Task inputs START

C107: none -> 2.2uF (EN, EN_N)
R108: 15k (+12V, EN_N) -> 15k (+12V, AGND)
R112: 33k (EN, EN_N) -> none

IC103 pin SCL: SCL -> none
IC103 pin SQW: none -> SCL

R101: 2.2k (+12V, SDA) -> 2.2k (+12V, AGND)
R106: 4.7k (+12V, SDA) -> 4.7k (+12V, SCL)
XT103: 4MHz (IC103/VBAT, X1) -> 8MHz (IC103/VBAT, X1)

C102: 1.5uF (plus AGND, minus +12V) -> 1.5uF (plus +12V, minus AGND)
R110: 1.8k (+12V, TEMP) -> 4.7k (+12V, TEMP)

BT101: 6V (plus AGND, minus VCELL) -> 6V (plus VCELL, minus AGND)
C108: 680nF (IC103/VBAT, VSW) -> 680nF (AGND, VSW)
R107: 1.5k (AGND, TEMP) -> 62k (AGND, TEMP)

Task inputs END
Task inputs START

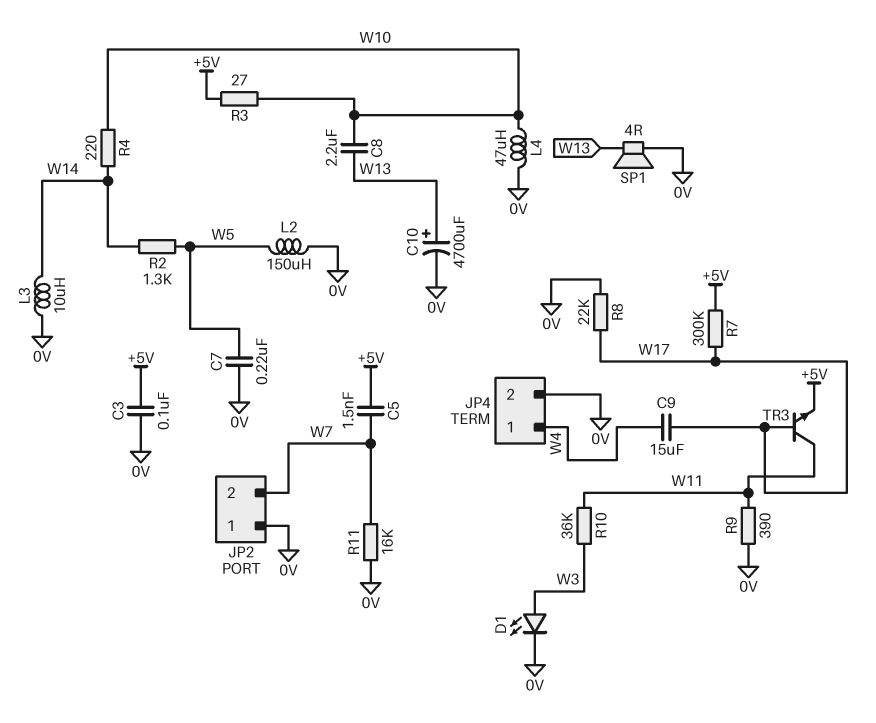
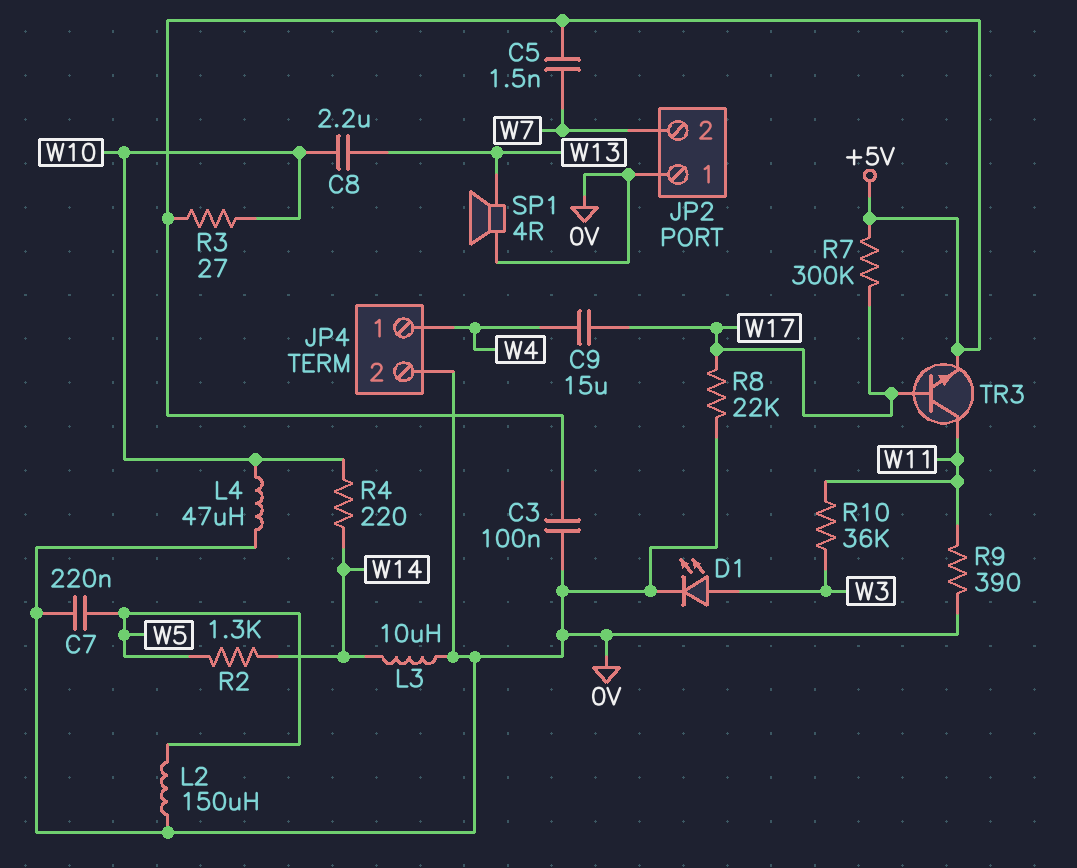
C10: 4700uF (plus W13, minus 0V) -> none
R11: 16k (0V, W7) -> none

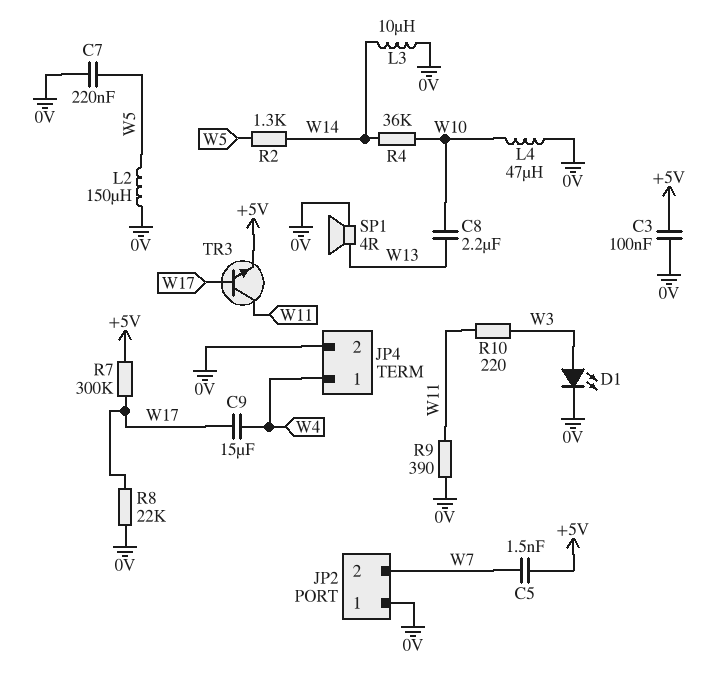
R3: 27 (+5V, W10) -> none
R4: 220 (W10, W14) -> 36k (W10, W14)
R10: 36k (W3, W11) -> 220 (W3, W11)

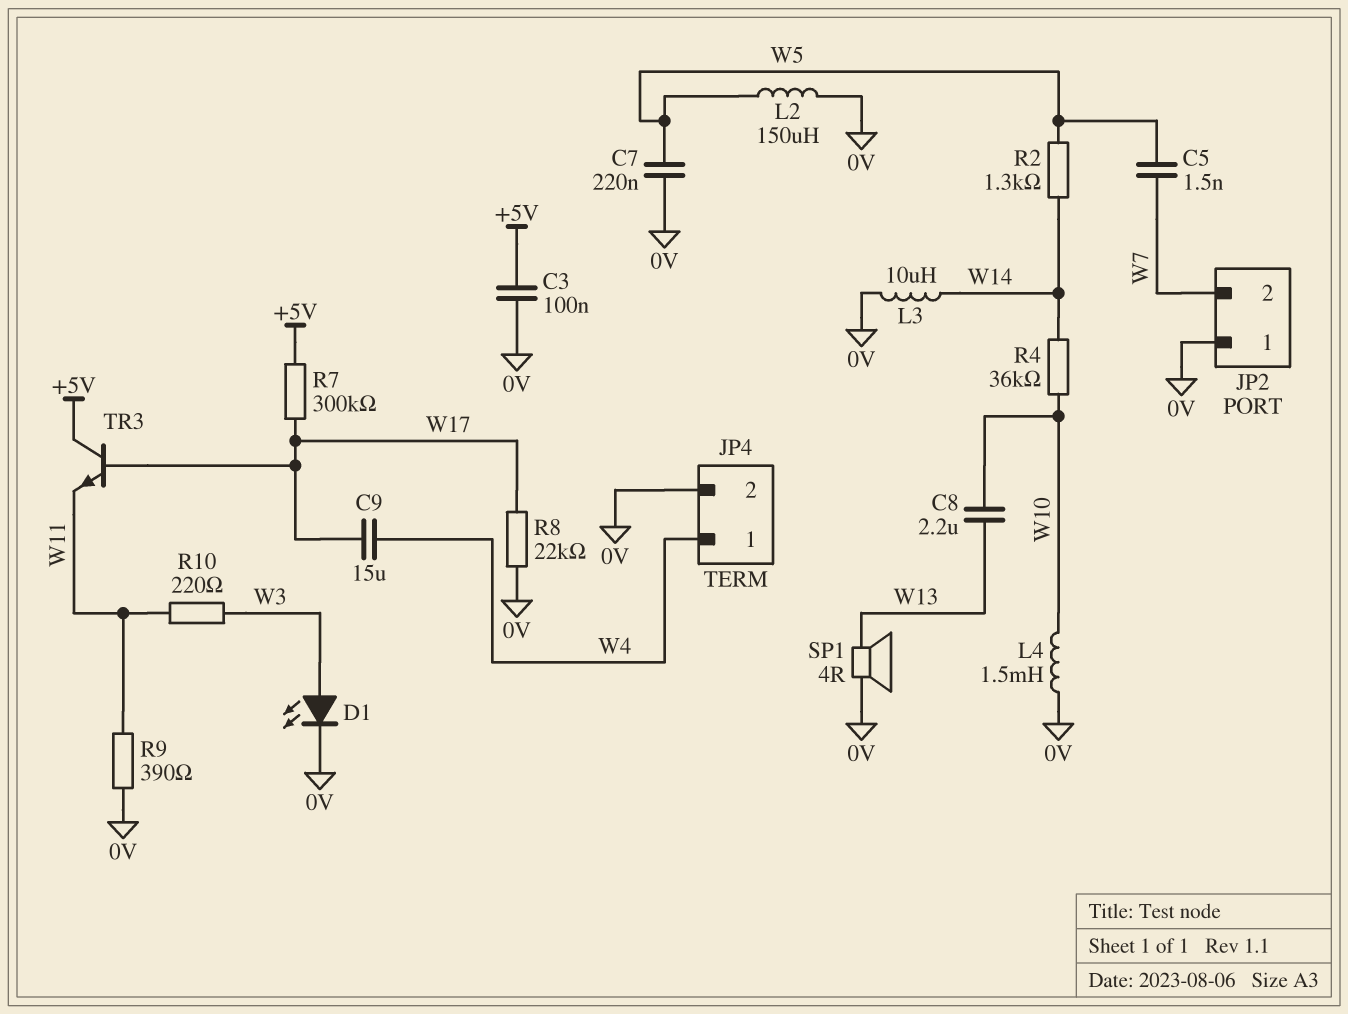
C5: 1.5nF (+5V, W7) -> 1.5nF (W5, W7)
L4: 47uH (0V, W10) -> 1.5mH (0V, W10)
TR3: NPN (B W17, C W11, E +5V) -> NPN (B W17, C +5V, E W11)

Task inputs END

Task requirements
One stretch of the lines above is wanted, from the line that contains "C107: none -> 2.2uF (EN, EN_N)" through the line that contains "C102: 1.5uF (plus". Output it exactly.

Output below
C107: none -> 2.2uF (EN, EN_N)
R108: 15k (+12V, EN_N) -> 15k (+12V, AGND)
R112: 33k (EN, EN_N) -> none

IC103 pin SCL: SCL -> none
IC103 pin SQW: none -> SCL

R101: 2.2k (+12V, SDA) -> 2.2k (+12V, AGND)
R106: 4.7k (+12V, SDA) -> 4.7k (+12V, SCL)
XT103: 4MHz (IC103/VBAT, X1) -> 8MHz (IC103/VBAT, X1)

C102: 1.5uF (plus AGND, minus +12V) -> 1.5uF (plus +12V, minus AGND)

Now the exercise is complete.